GIVEN DATA:

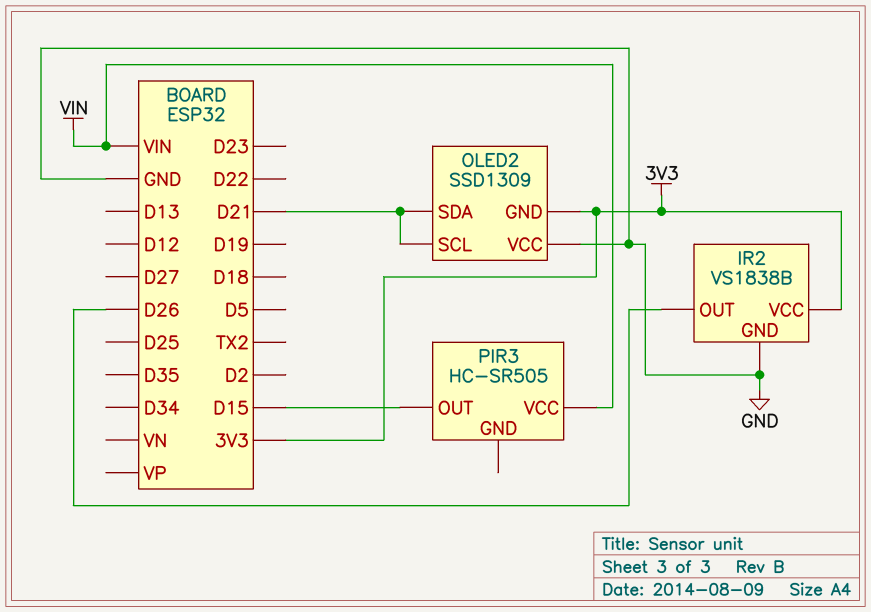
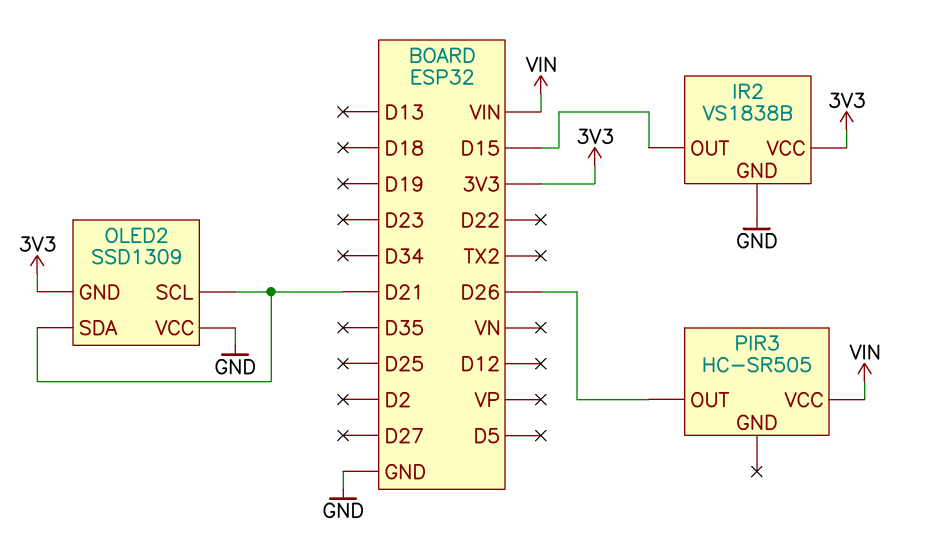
IR2 pin OUT: D26 -> D15
PIR3 pin OUT: D15 -> D26

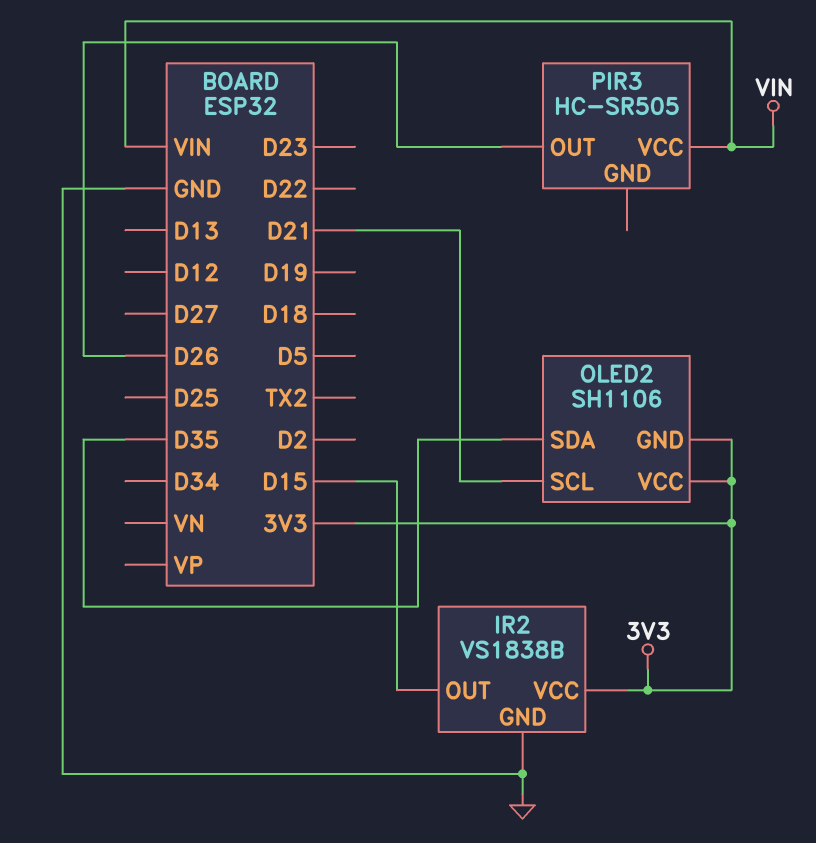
OLED2: SSD1309 -> SH1106
OLED2 pin SDA: D21 -> D35
OLED2 pin VCC: GND -> 3V3

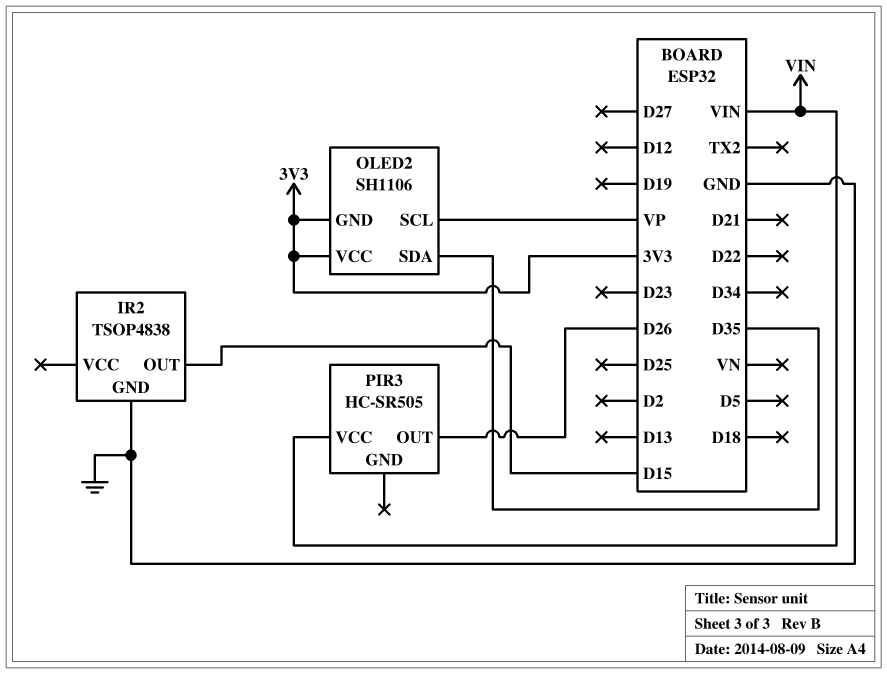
IR2: VS1838B -> TSOP4838
IR2 pin VCC: 3V3 -> none
OLED2 pin SCL: D21 -> VP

PROBLEM TO WORK ON:
Each line of the data above must be repeated exactly, images excluded.

EXERCISE ANSWER:
IR2 pin OUT: D26 -> D15
PIR3 pin OUT: D15 -> D26

OLED2: SSD1309 -> SH1106
OLED2 pin SDA: D21 -> D35
OLED2 pin VCC: GND -> 3V3

IR2: VS1838B -> TSOP4838
IR2 pin VCC: 3V3 -> none
OLED2 pin SCL: D21 -> VP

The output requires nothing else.